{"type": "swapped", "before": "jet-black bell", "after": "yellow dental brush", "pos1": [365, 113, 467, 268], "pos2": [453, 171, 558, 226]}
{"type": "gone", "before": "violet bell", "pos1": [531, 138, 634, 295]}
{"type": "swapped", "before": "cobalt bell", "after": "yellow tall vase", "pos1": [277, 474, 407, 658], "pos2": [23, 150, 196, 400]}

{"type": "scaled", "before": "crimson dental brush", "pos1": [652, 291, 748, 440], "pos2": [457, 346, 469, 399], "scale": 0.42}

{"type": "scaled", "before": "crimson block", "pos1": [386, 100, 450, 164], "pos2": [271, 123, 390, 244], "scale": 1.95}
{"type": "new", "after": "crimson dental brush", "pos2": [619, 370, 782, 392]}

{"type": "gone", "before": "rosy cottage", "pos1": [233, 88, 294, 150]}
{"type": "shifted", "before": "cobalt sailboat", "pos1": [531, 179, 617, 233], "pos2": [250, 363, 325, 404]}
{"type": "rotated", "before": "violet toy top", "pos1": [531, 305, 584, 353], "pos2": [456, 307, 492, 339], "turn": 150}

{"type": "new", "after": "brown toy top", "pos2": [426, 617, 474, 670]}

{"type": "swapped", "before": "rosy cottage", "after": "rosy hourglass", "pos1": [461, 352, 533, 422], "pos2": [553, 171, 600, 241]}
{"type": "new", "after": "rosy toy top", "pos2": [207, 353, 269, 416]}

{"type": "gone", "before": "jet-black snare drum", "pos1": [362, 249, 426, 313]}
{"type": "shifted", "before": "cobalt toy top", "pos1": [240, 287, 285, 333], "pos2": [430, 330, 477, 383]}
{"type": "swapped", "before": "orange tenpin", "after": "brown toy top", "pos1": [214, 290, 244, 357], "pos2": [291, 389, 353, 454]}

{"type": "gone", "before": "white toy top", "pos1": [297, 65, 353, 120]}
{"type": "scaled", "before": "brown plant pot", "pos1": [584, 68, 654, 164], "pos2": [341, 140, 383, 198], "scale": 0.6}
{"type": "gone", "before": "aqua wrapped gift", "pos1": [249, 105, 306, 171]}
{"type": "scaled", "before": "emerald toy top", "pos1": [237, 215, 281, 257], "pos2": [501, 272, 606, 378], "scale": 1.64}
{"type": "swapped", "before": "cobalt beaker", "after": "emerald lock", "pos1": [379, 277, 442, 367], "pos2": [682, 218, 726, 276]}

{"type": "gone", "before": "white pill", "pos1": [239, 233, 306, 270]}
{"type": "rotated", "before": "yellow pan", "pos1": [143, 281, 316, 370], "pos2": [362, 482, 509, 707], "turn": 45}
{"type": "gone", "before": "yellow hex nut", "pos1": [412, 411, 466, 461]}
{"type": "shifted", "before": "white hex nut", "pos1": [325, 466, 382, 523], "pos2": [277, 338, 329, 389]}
* * * * * * * * *
--- What is being asked ---
Each record above needs to be given again exactly as written.

--- Task output ---
{"type": "swapped", "before": "jet-black bell", "after": "yellow dental brush", "pos1": [365, 113, 467, 268], "pos2": [453, 171, 558, 226]}
{"type": "gone", "before": "violet bell", "pos1": [531, 138, 634, 295]}
{"type": "swapped", "before": "cobalt bell", "after": "yellow tall vase", "pos1": [277, 474, 407, 658], "pos2": [23, 150, 196, 400]}

{"type": "scaled", "before": "crimson dental brush", "pos1": [652, 291, 748, 440], "pos2": [457, 346, 469, 399], "scale": 0.42}

{"type": "scaled", "before": "crimson block", "pos1": [386, 100, 450, 164], "pos2": [271, 123, 390, 244], "scale": 1.95}
{"type": "new", "after": "crimson dental brush", "pos2": [619, 370, 782, 392]}

{"type": "gone", "before": "rosy cottage", "pos1": [233, 88, 294, 150]}
{"type": "shifted", "before": "cobalt sailboat", "pos1": [531, 179, 617, 233], "pos2": [250, 363, 325, 404]}
{"type": "rotated", "before": "violet toy top", "pos1": [531, 305, 584, 353], "pos2": [456, 307, 492, 339], "turn": 150}

{"type": "new", "after": "brown toy top", "pos2": [426, 617, 474, 670]}

{"type": "swapped", "before": "rosy cottage", "after": "rosy hourglass", "pos1": [461, 352, 533, 422], "pos2": [553, 171, 600, 241]}
{"type": "new", "after": "rosy toy top", "pos2": [207, 353, 269, 416]}

{"type": "gone", "before": "jet-black snare drum", "pos1": [362, 249, 426, 313]}
{"type": "shifted", "before": "cobalt toy top", "pos1": [240, 287, 285, 333], "pos2": [430, 330, 477, 383]}
{"type": "swapped", "before": "orange tenpin", "after": "brown toy top", "pos1": [214, 290, 244, 357], "pos2": [291, 389, 353, 454]}

{"type": "gone", "before": "white toy top", "pos1": [297, 65, 353, 120]}
{"type": "scaled", "before": "brown plant pot", "pos1": [584, 68, 654, 164], "pos2": [341, 140, 383, 198], "scale": 0.6}
{"type": "gone", "before": "aqua wrapped gift", "pos1": [249, 105, 306, 171]}
{"type": "scaled", "before": "emerald toy top", "pos1": [237, 215, 281, 257], "pos2": [501, 272, 606, 378], "scale": 1.64}
{"type": "swapped", "before": "cobalt beaker", "after": "emerald lock", "pos1": [379, 277, 442, 367], "pos2": [682, 218, 726, 276]}

{"type": "gone", "before": "white pill", "pos1": [239, 233, 306, 270]}
{"type": "rotated", "before": "yellow pan", "pos1": [143, 281, 316, 370], "pos2": [362, 482, 509, 707], "turn": 45}
{"type": "gone", "before": "yellow hex nut", "pos1": [412, 411, 466, 461]}
{"type": "shifted", "before": "white hex nut", "pos1": [325, 466, 382, 523], "pos2": [277, 338, 329, 389]}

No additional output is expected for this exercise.